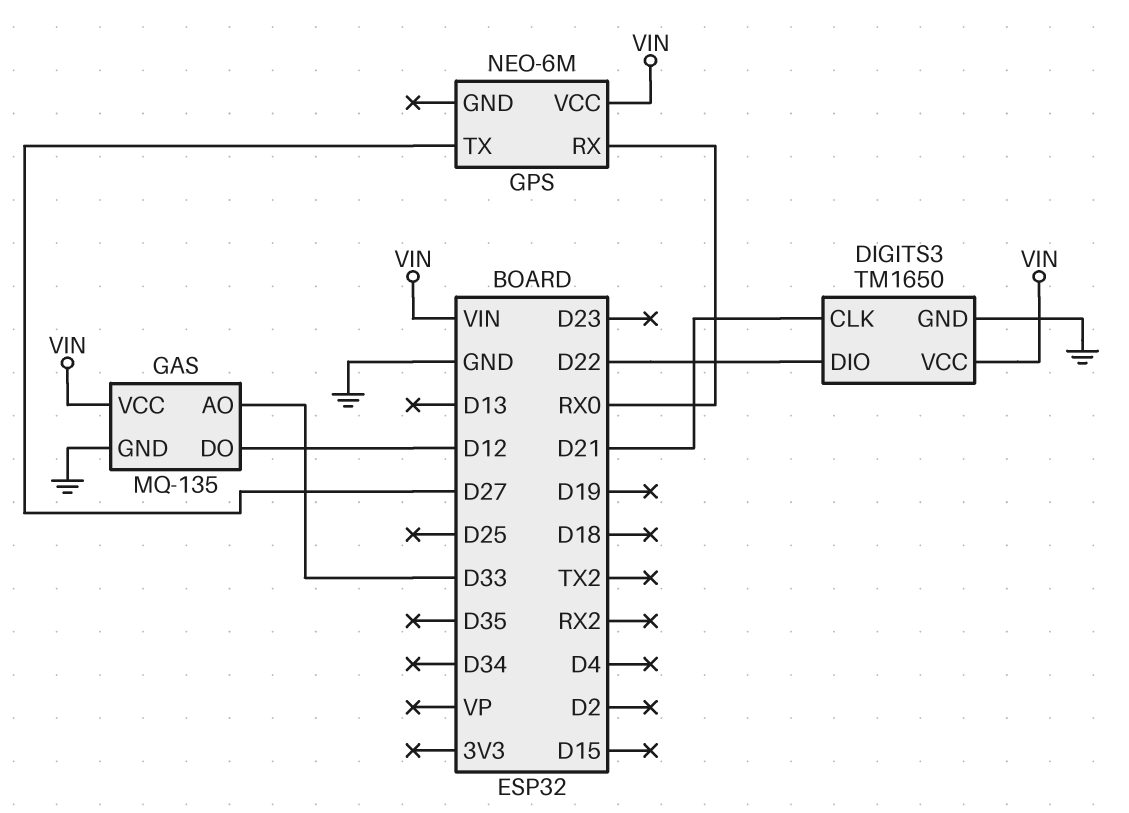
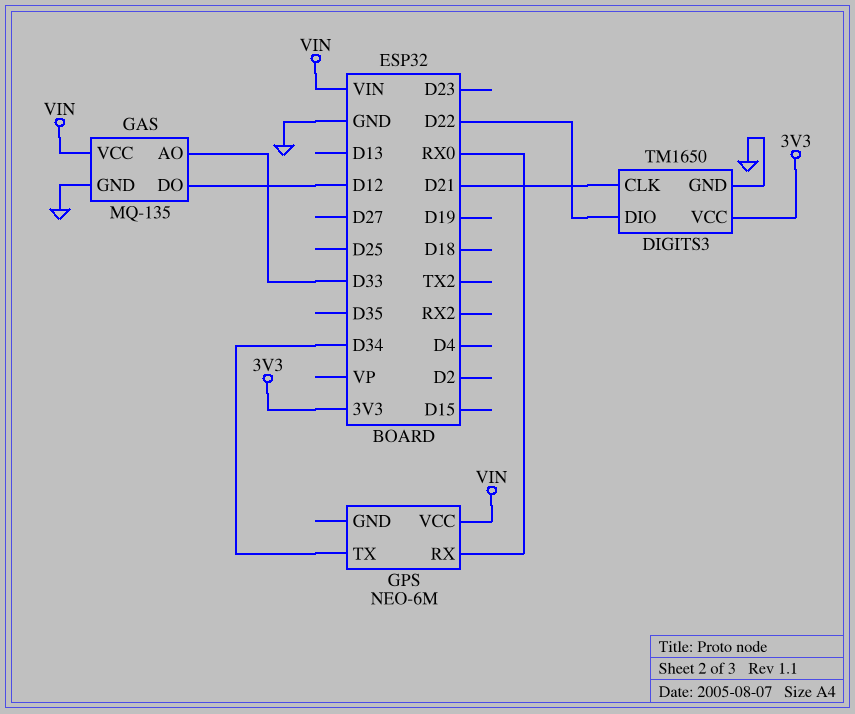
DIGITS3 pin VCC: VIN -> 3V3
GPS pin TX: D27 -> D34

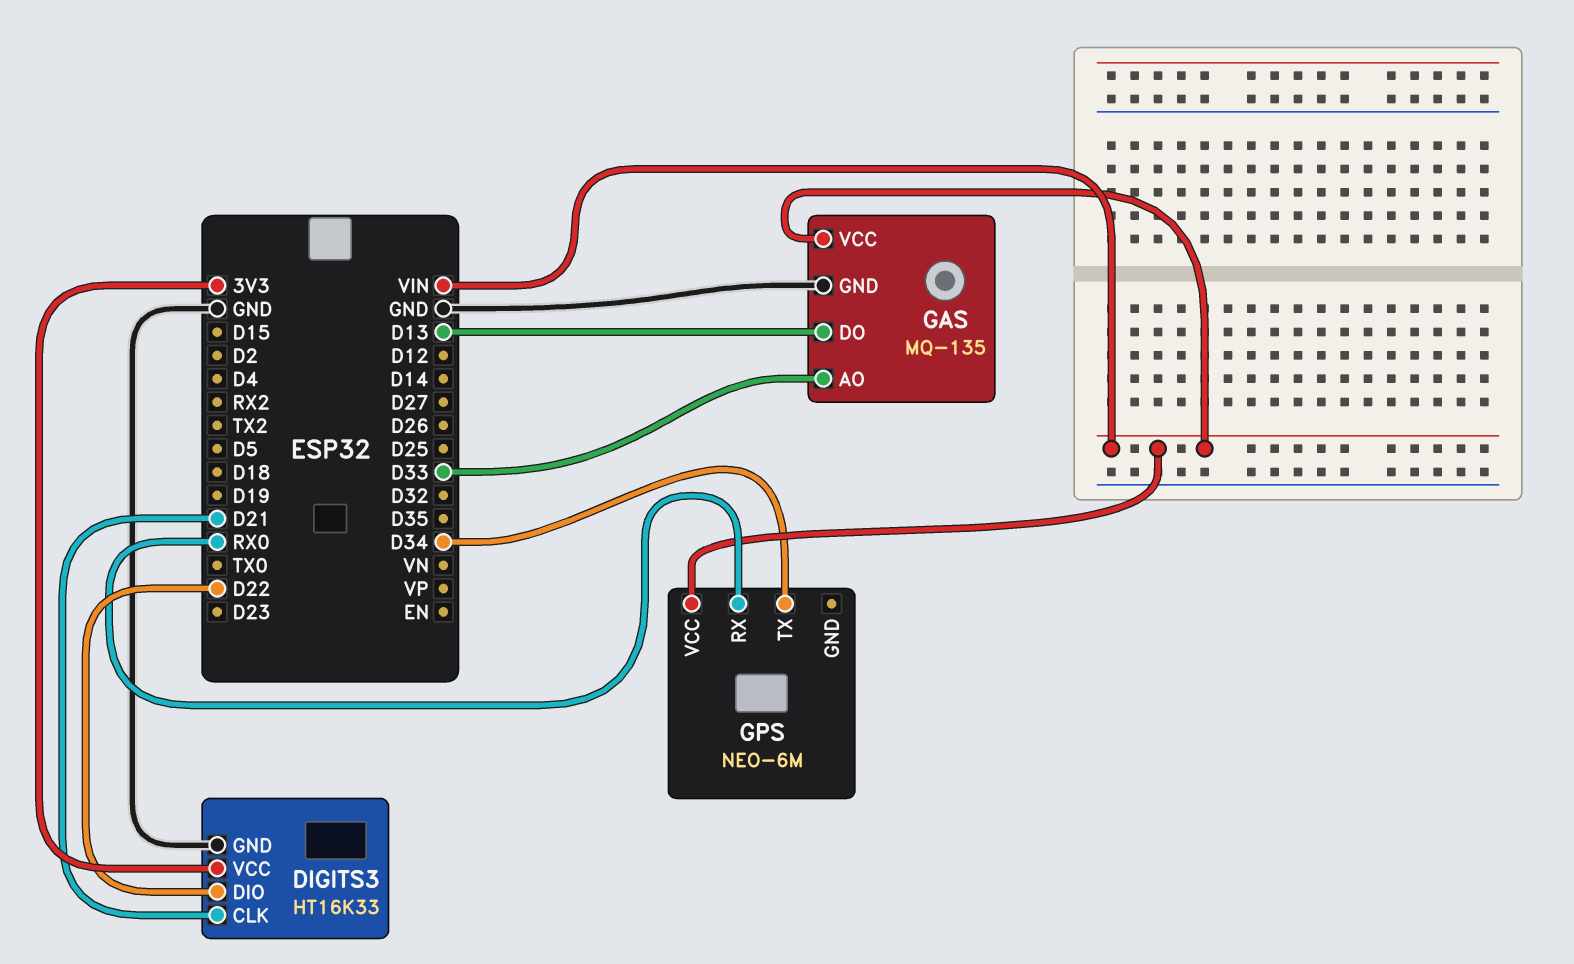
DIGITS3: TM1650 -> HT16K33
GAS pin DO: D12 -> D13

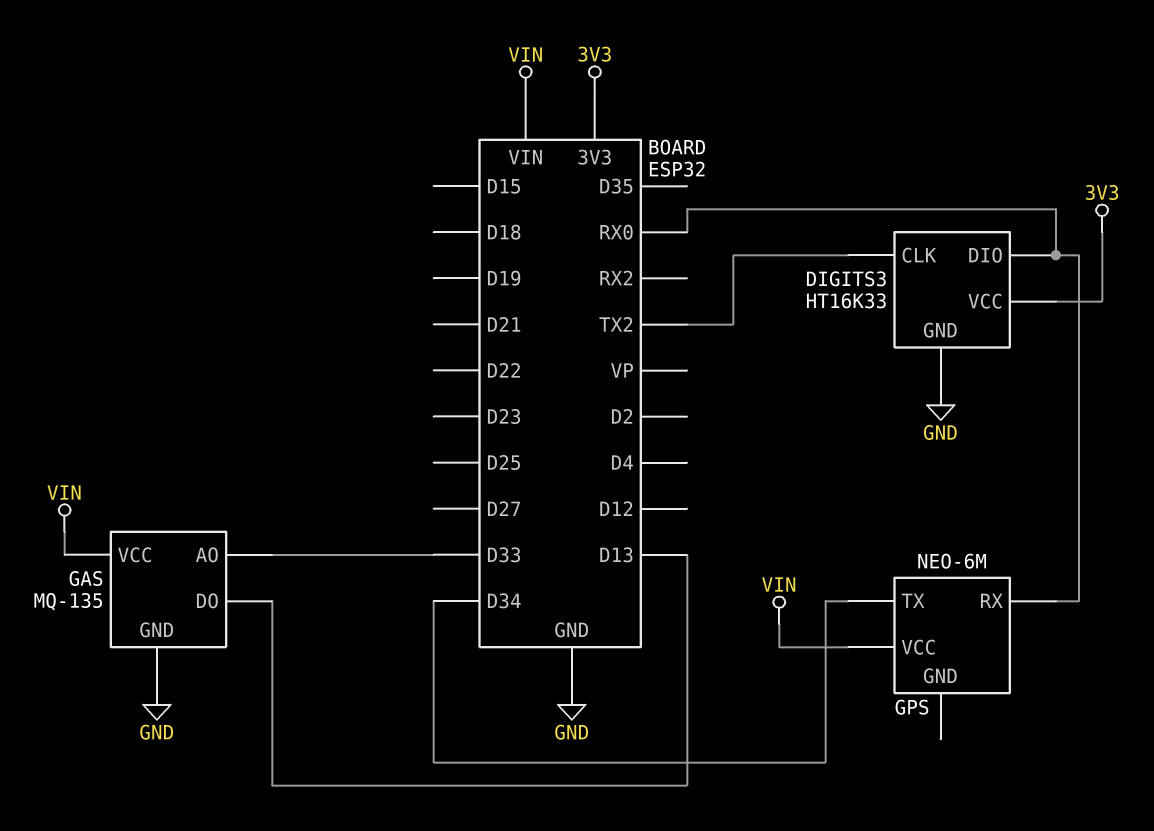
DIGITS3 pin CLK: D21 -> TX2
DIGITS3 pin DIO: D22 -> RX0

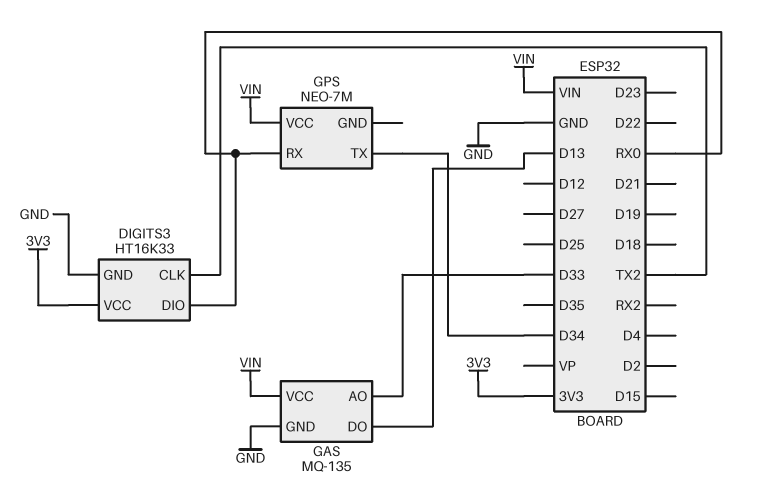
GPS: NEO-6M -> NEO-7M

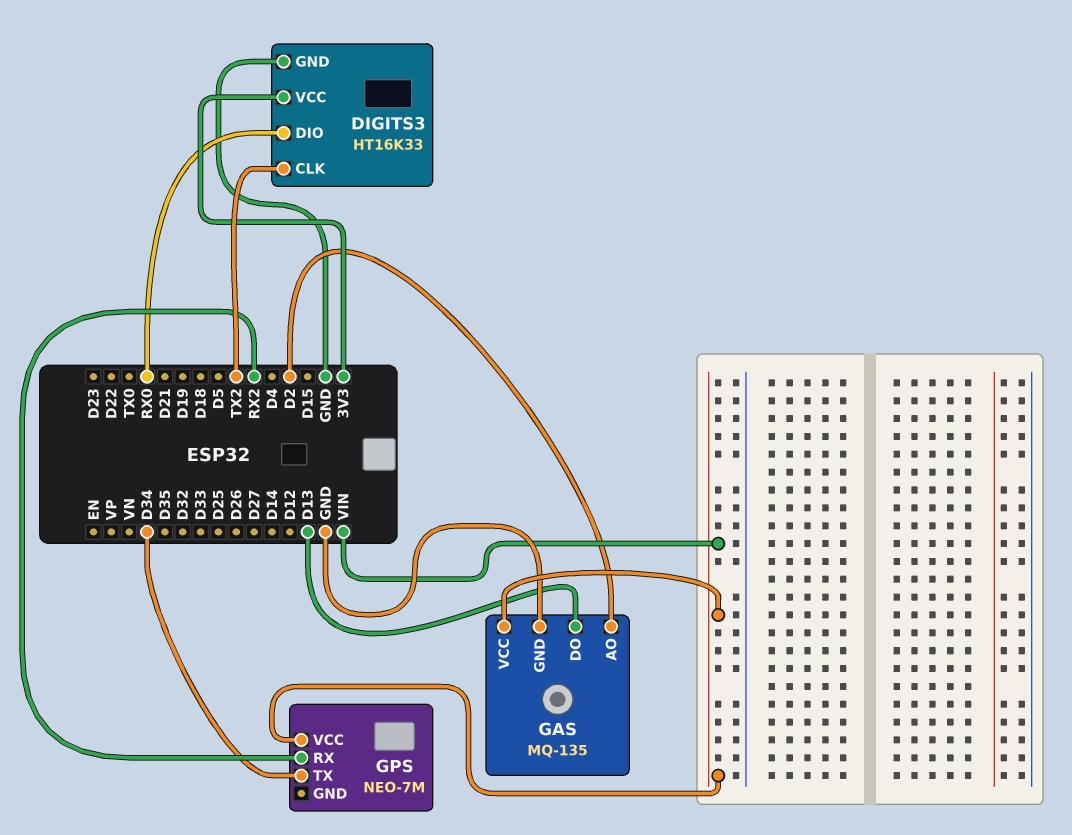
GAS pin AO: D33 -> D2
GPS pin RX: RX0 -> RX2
----------------
Description of the task:
Each entry above is to be restated exactly, without its images.

Problem solution:
DIGITS3 pin VCC: VIN -> 3V3
GPS pin TX: D27 -> D34

DIGITS3: TM1650 -> HT16K33
GAS pin DO: D12 -> D13

DIGITS3 pin CLK: D21 -> TX2
DIGITS3 pin DIO: D22 -> RX0

GPS: NEO-6M -> NEO-7M

GAS pin AO: D33 -> D2
GPS pin RX: RX0 -> RX2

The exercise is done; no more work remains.